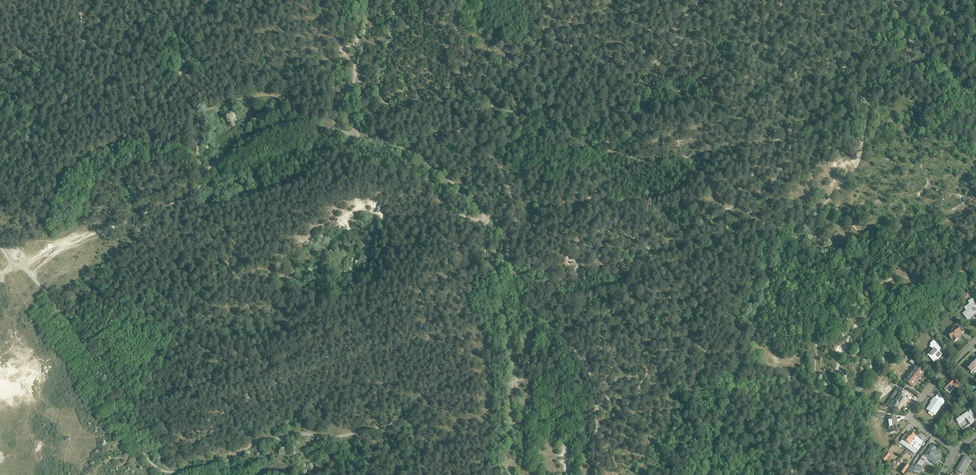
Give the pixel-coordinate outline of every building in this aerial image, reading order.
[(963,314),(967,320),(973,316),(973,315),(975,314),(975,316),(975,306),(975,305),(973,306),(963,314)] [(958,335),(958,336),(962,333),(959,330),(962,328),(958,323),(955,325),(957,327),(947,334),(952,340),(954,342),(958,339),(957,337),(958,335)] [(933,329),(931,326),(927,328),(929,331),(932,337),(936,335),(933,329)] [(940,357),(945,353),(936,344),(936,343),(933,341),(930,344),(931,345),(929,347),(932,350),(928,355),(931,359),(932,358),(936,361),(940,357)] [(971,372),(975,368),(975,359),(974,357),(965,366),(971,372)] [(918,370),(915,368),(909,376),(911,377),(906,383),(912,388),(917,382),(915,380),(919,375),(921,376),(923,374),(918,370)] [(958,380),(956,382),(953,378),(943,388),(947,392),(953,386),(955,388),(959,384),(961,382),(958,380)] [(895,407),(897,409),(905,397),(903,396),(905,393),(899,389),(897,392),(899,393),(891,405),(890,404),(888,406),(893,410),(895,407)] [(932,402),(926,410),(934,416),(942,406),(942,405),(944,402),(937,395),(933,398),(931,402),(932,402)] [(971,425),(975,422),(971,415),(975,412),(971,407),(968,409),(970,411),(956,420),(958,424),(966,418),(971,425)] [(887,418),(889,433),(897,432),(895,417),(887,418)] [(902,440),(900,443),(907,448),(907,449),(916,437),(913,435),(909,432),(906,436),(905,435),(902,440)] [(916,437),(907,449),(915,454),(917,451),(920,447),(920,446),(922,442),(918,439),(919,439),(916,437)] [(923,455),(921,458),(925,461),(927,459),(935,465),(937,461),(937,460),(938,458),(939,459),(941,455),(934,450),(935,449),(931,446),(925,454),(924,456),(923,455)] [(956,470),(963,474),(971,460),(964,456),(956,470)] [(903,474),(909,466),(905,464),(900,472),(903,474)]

==

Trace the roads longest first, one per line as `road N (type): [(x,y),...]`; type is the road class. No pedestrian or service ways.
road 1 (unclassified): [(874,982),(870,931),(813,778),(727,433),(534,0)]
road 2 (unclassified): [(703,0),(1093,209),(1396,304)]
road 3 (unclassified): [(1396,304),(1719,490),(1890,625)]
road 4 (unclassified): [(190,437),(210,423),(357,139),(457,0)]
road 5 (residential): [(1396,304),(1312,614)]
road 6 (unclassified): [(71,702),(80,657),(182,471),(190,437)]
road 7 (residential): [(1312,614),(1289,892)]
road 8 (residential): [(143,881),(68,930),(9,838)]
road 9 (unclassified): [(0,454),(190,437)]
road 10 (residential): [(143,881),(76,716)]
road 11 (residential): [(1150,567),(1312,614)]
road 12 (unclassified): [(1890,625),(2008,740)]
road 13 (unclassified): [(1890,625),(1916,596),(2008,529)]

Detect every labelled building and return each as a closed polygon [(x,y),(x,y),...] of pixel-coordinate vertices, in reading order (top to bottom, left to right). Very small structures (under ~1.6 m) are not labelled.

_Your instructions_
Give back exactly the lines above starting at the line where "Trace the roads" appears and ending at the line where "Detect every labelled" appears, both included, with no other lines.

_Result of this task_
Trace the roads longest first, one per line as `road N (type): [(x,y),...]`; type is the road class. No pedestrian or service ways.
road 1 (unclassified): [(874,982),(870,931),(813,778),(727,433),(534,0)]
road 2 (unclassified): [(703,0),(1093,209),(1396,304)]
road 3 (unclassified): [(1396,304),(1719,490),(1890,625)]
road 4 (unclassified): [(190,437),(210,423),(357,139),(457,0)]
road 5 (residential): [(1396,304),(1312,614)]
road 6 (unclassified): [(71,702),(80,657),(182,471),(190,437)]
road 7 (residential): [(1312,614),(1289,892)]
road 8 (residential): [(143,881),(68,930),(9,838)]
road 9 (unclassified): [(0,454),(190,437)]
road 10 (residential): [(143,881),(76,716)]
road 11 (residential): [(1150,567),(1312,614)]
road 12 (unclassified): [(1890,625),(2008,740)]
road 13 (unclassified): [(1890,625),(1916,596),(2008,529)]

Detect every labelled building and return each as a closed polygon [(x,y),(x,y),...] of pixel-coordinate vertices, in reading order (top to bottom, left to right). Very small structures (under ~1.6 m) are not labelled.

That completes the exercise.